■ **Stated problem**: Images must not appear in your copy; reproduce every other part of the records exactly.

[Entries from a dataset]
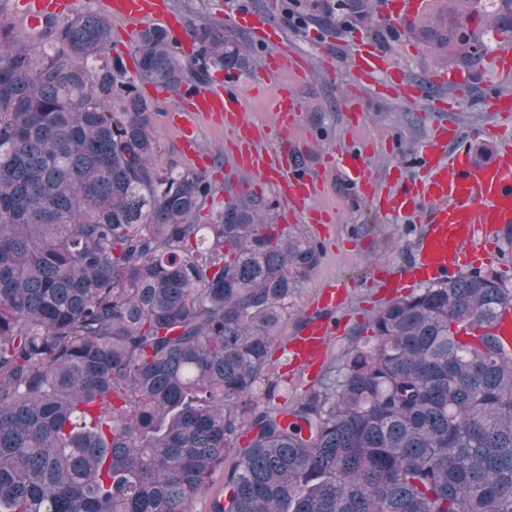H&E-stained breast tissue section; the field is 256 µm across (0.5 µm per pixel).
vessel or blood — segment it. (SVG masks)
<instances>
[{"instance_id": "vessel-or-blood-1", "label": "vessel or blood", "mask_w": 512, "mask_h": 512, "mask_svg": "<svg viewBox=\"0 0 512 512\" xmlns=\"http://www.w3.org/2000/svg\"><path fill=\"white\" fill-rule=\"evenodd\" d=\"M79 0H15L14 9L29 25L41 24L45 17L64 20L77 10ZM428 0H378L377 13L396 33H404L423 16ZM113 20L122 24L126 39H133L147 21H162L171 34L182 28L181 17L169 0H103ZM265 51L258 73L261 89L274 113L273 124L257 126L246 116V98L236 82L227 77L183 94L179 105L168 114V126L180 152L197 164L206 158L199 149L198 128L208 123L226 125L238 139L228 163L255 176L273 190L279 209L304 216L306 223H334L332 212L319 206L329 180L342 175L348 185L368 198L381 213L420 224L415 255L402 272L385 269L375 272L379 288L393 297L420 284L456 275L488 261V249L505 225H512V90L500 85V78L512 75V46L500 49L494 70L496 79L488 83L483 99L485 111L495 115L487 134L495 141L502 160L476 159L463 139L460 128L449 120L458 107L457 96L471 83L468 72L448 67L432 73L430 80L453 88L452 96L434 98L432 111L441 113L418 152V172L405 177L393 169L380 177L364 162L360 153L348 149L324 152L311 169L299 167L303 142L295 137V119L303 108L301 98L284 87L285 73L305 75L308 57L289 42L285 29L264 11L244 9L232 19ZM345 60L350 75L364 91L388 92L410 102L422 100L425 89L409 79L399 63L367 37L349 32L322 51V76L334 78L338 60ZM346 287L333 283L319 291L317 316L307 318L297 335L288 339L286 350L294 368L317 373L333 336L340 334L334 315L345 304Z\"/></svg>"}]
</instances>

■ **Solution to this exercise**:
H&E-stained breast tissue section; the field is 256 µm across (0.5 µm per pixel).
vessel or blood — segment it. (SVG masks)
<instances>
[{"instance_id": "vessel-or-blood-1", "label": "vessel or blood", "mask_w": 512, "mask_h": 512, "mask_svg": "<svg viewBox=\"0 0 512 512\" xmlns=\"http://www.w3.org/2000/svg\"><path fill=\"white\" fill-rule=\"evenodd\" d=\"M79 0H15L14 9L29 25L41 24L45 17L64 20L77 10ZM428 0H378L377 13L396 33H404L423 16ZM113 20L122 24L126 39H133L147 21H162L171 34L182 28L181 17L169 0H103ZM265 51L258 73L261 89L274 113L273 124L257 126L246 116V98L236 82L227 77L183 94L179 105L168 114V126L180 152L197 164L206 158L199 149L198 128L208 123L226 125L238 139L228 163L255 176L273 190L279 209L304 216L306 223H334L332 212L319 206L329 180L342 175L348 185L368 198L381 213L420 224L415 255L402 272L385 269L375 272L379 288L393 297L420 284L456 275L488 261V249L505 225H512V90L500 85V78L512 75V46L500 49L494 70L496 79L488 83L483 99L485 111L495 115L487 134L495 141L502 160L476 159L463 139L460 128L449 120L458 107L457 96L471 83L468 72L448 67L432 73L430 80L453 88L452 96L434 98L432 111L441 113L418 152V172L405 177L393 169L380 177L364 162L360 153L348 149L324 152L311 169L299 167L303 142L295 137V119L303 108L301 98L284 87L285 73L305 75L308 57L289 42L285 29L264 11L244 9L232 19ZM345 60L350 75L364 91L388 92L410 102L422 100L425 89L409 79L399 63L367 37L349 32L322 51V76L334 78L338 60ZM346 287L333 283L319 291L317 316L307 318L297 335L288 339L286 350L294 368L317 373L333 336L340 334L334 315L345 304Z\"/></svg>"}]
</instances>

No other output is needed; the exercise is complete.